[Shape position updates]
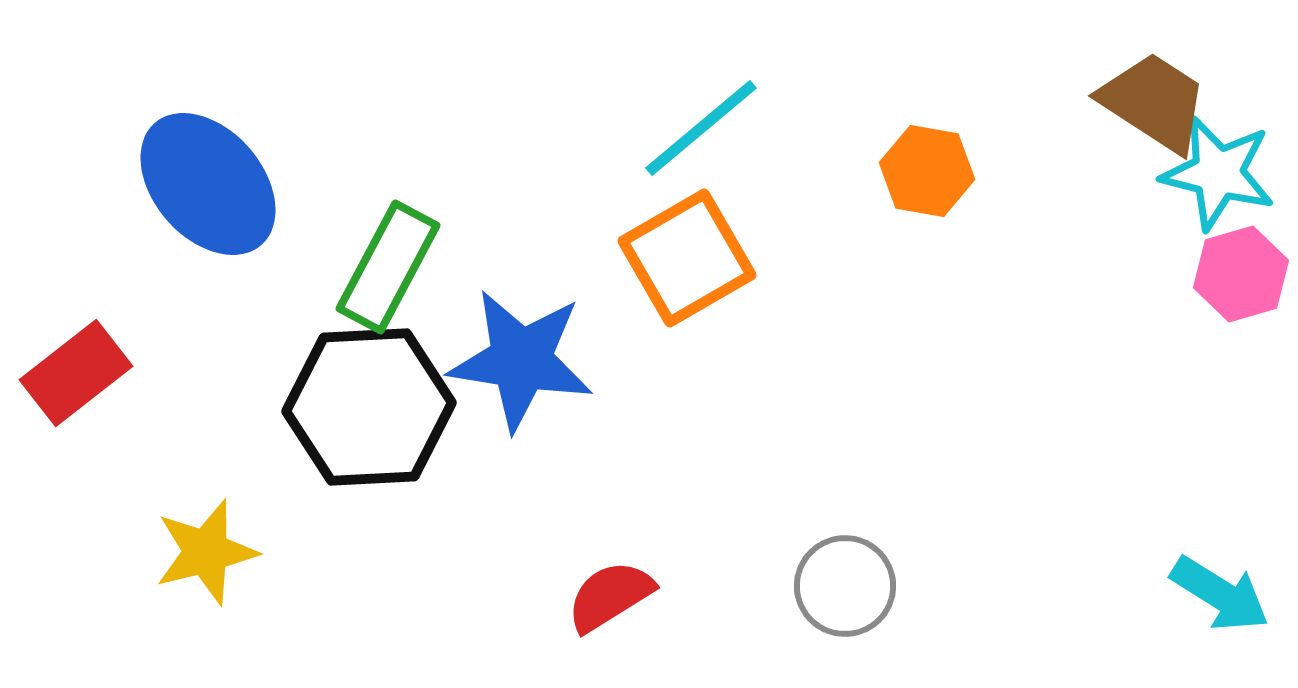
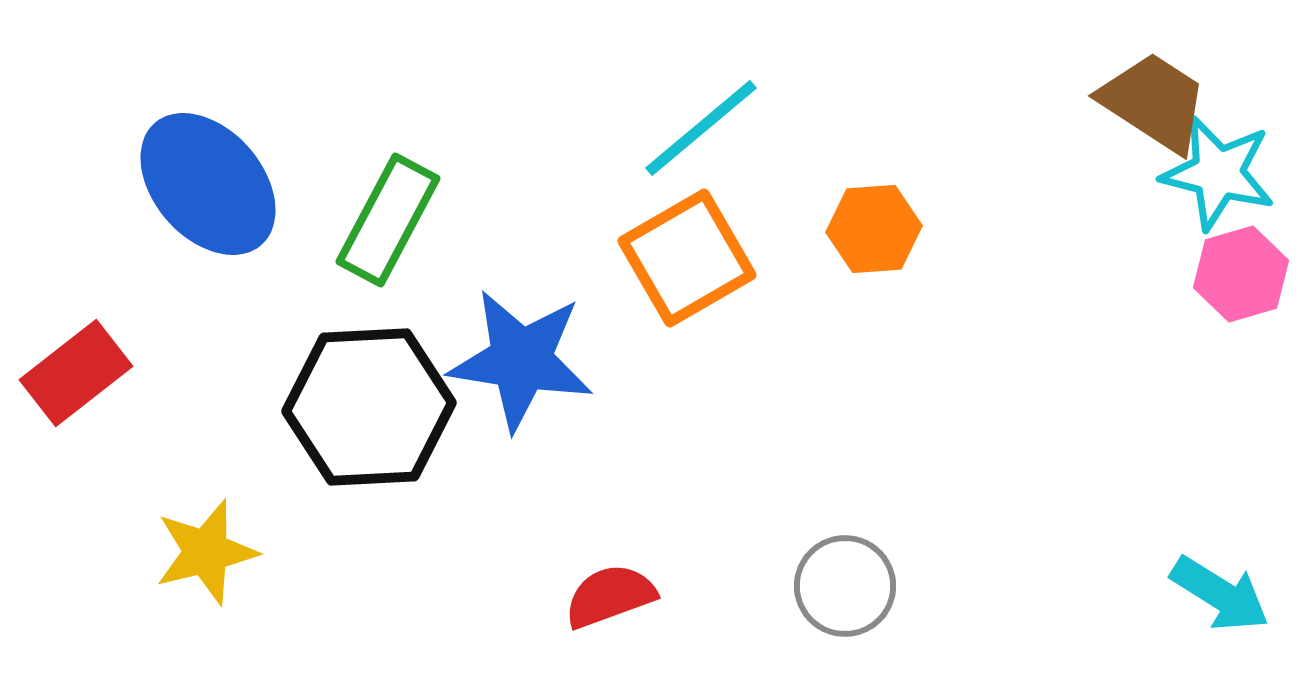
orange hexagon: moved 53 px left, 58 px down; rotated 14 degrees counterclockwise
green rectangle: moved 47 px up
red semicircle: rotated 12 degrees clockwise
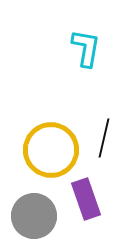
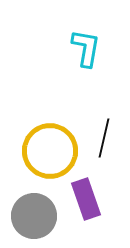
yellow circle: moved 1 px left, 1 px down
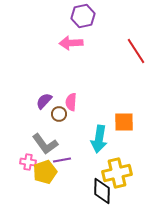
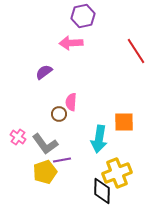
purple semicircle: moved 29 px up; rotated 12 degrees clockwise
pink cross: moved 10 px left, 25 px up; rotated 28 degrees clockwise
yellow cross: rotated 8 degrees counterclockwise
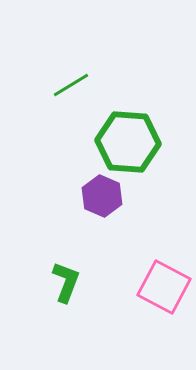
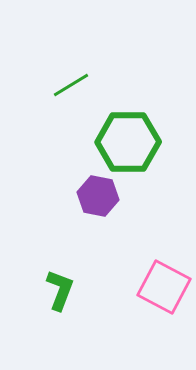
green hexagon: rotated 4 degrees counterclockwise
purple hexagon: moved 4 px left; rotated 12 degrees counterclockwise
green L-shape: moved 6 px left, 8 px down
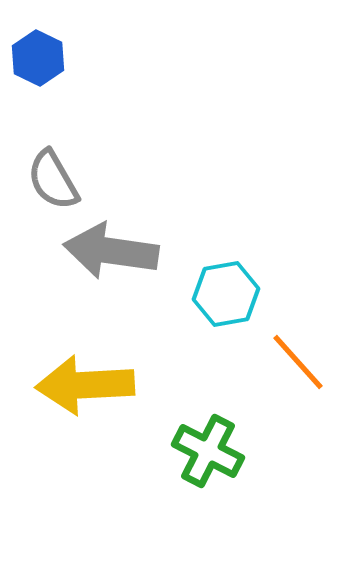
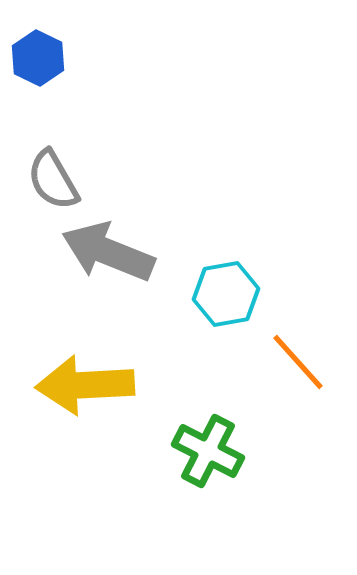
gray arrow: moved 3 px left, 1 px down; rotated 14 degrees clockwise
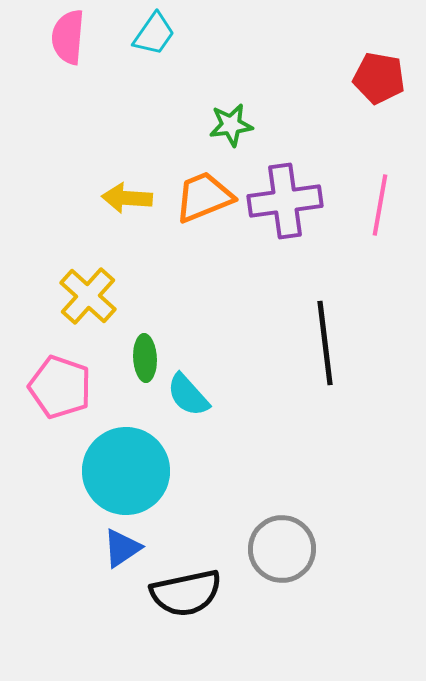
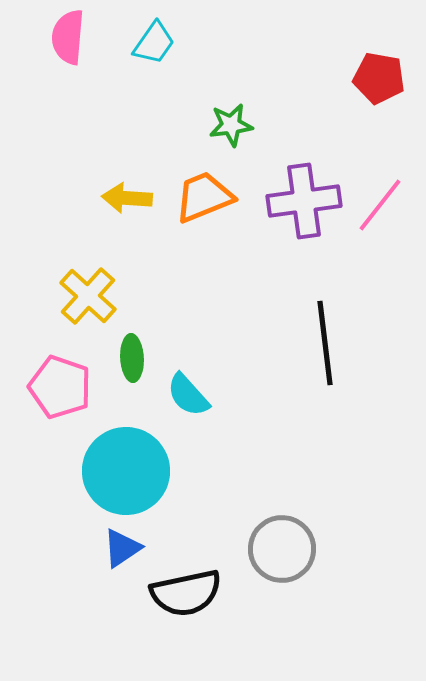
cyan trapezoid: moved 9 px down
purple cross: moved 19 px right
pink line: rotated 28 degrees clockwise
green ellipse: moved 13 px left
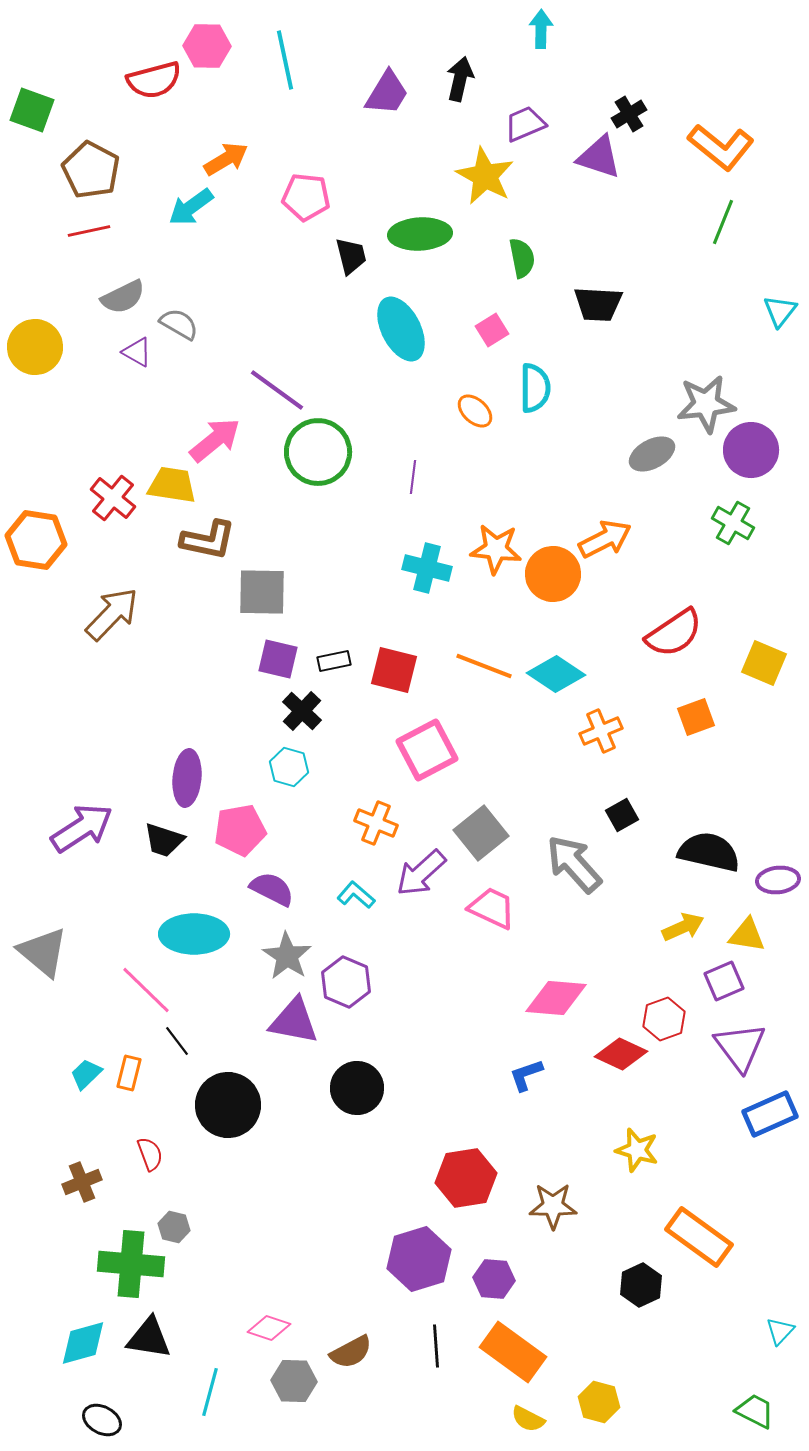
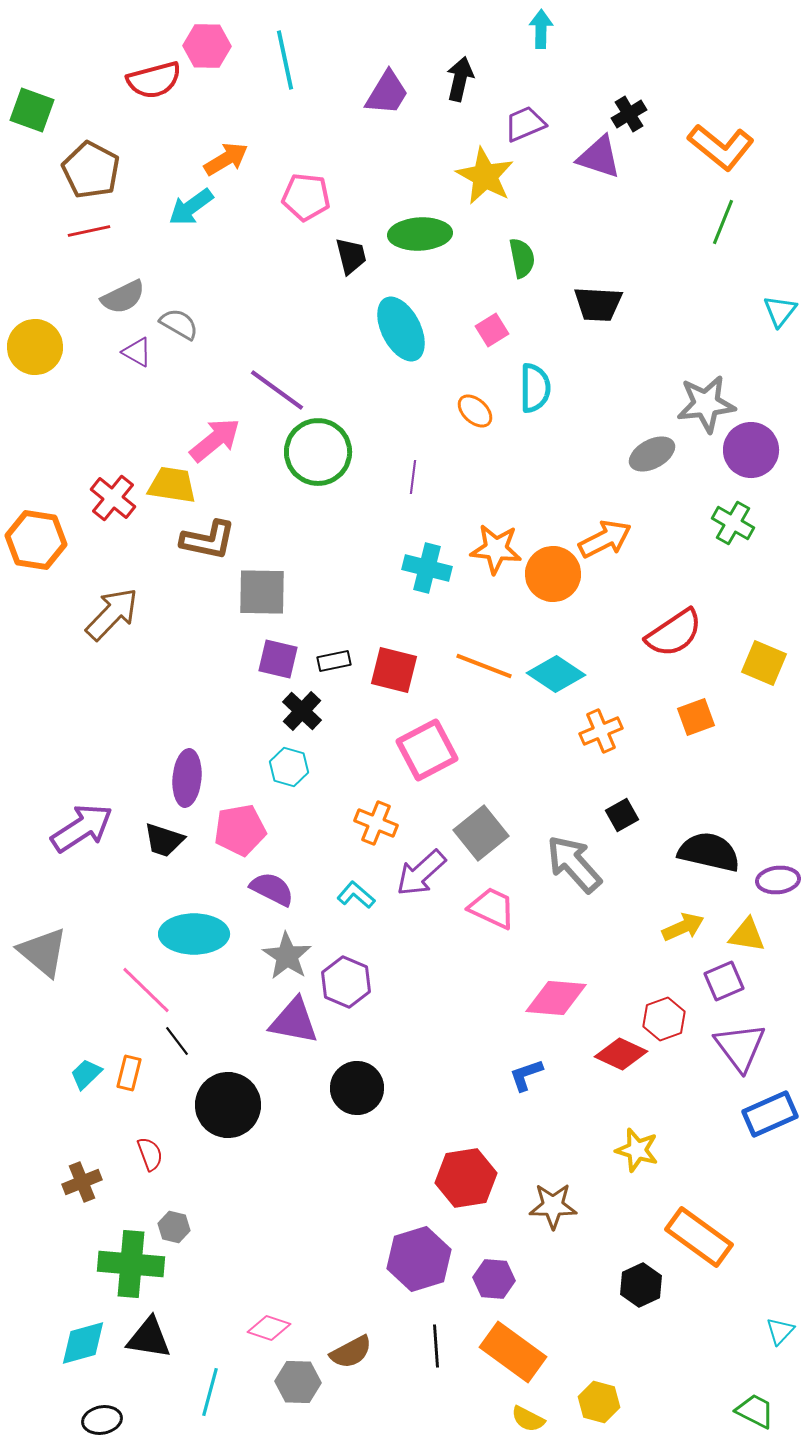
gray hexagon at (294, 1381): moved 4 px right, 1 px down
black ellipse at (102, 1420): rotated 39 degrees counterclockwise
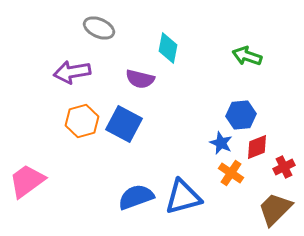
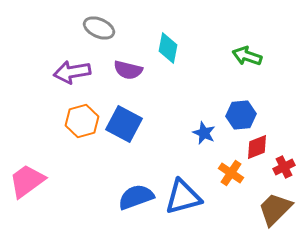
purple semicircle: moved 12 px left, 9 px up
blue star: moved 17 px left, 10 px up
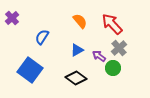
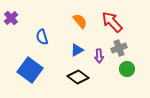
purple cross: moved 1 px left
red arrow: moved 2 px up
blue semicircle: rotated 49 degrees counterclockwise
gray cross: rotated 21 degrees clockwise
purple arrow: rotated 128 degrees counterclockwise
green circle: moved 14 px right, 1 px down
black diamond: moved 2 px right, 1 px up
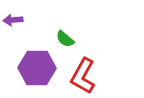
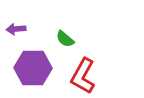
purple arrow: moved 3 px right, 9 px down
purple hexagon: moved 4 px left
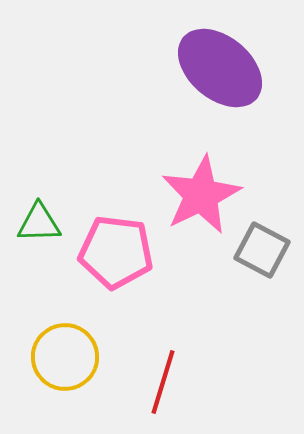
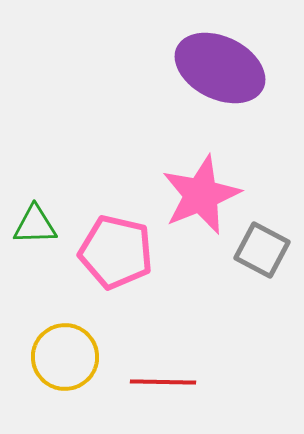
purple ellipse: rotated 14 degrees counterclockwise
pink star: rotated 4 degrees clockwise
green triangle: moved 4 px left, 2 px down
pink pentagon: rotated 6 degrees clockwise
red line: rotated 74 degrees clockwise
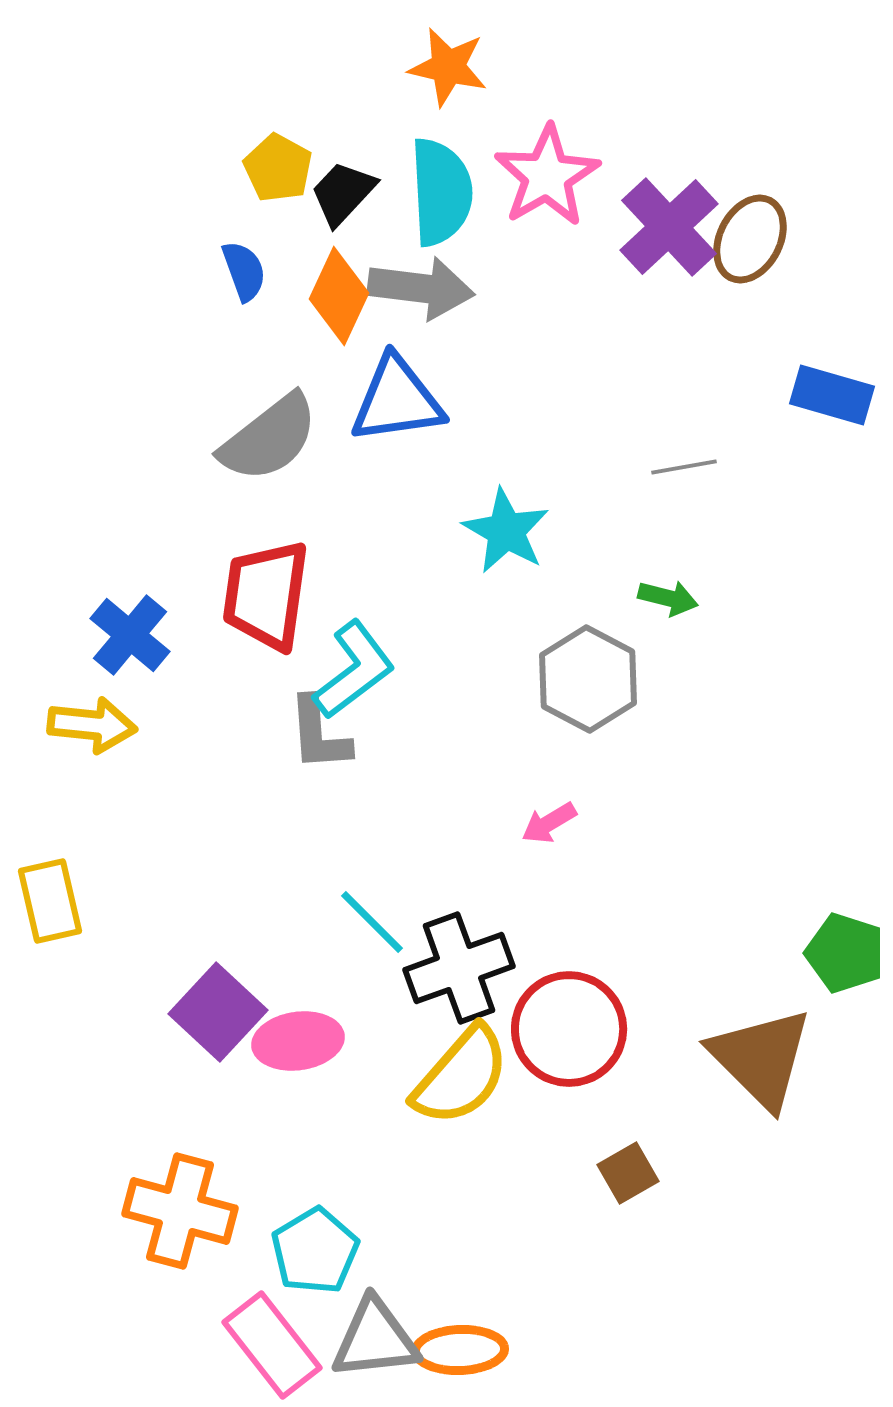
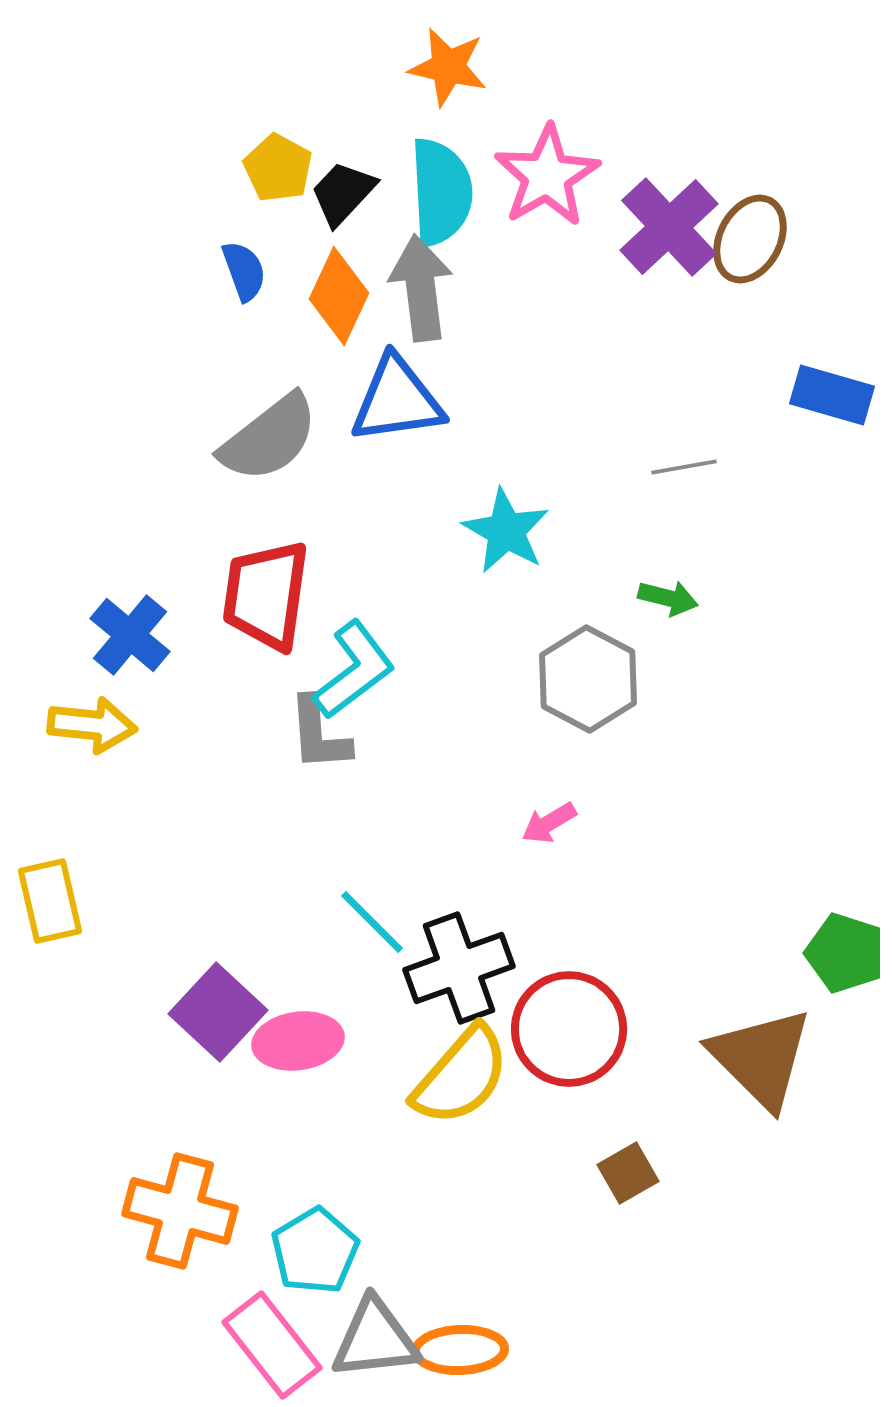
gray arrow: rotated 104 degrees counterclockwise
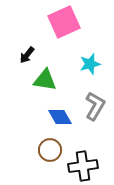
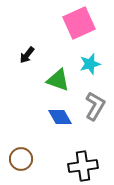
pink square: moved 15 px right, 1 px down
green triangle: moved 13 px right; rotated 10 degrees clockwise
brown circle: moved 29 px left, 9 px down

▸ EXERCISE DESCRIPTION:
All the records need to be printed again exactly as written, though without their pictures.

▸ REPLY:
orange hexagon: moved 53 px left, 58 px down; rotated 14 degrees counterclockwise
green rectangle: moved 47 px up
red semicircle: rotated 12 degrees clockwise
yellow circle: moved 1 px left, 1 px down
purple semicircle: moved 29 px up; rotated 12 degrees clockwise
pink cross: moved 10 px left, 25 px up; rotated 28 degrees clockwise
yellow cross: rotated 8 degrees counterclockwise
green hexagon: rotated 4 degrees counterclockwise
purple hexagon: moved 4 px left; rotated 12 degrees counterclockwise
green L-shape: moved 6 px left, 8 px down
gray arrow: moved 3 px left, 1 px down; rotated 14 degrees clockwise
cyan trapezoid: moved 9 px down
purple cross: moved 19 px right
pink line: rotated 28 degrees clockwise
green ellipse: moved 13 px left
gray hexagon at (294, 1381): moved 4 px right, 1 px down
black ellipse at (102, 1420): rotated 39 degrees counterclockwise
purple semicircle: moved 12 px left, 9 px up
blue star: moved 17 px left, 10 px up
purple cross: moved 1 px left
red arrow: moved 2 px up
blue semicircle: rotated 49 degrees counterclockwise
gray cross: rotated 21 degrees clockwise
purple arrow: rotated 128 degrees counterclockwise
green circle: moved 14 px right, 1 px down
black diamond: moved 2 px right, 1 px up
purple arrow: moved 3 px right, 9 px down
purple hexagon: moved 4 px left
purple ellipse: rotated 14 degrees counterclockwise
pink star: rotated 4 degrees clockwise
green triangle: moved 4 px left, 2 px down
pink pentagon: rotated 6 degrees clockwise
red line: rotated 74 degrees clockwise
gray arrow: rotated 104 degrees counterclockwise
pink square: moved 15 px right, 1 px down
green triangle: moved 13 px right; rotated 10 degrees clockwise
brown circle: moved 29 px left, 9 px down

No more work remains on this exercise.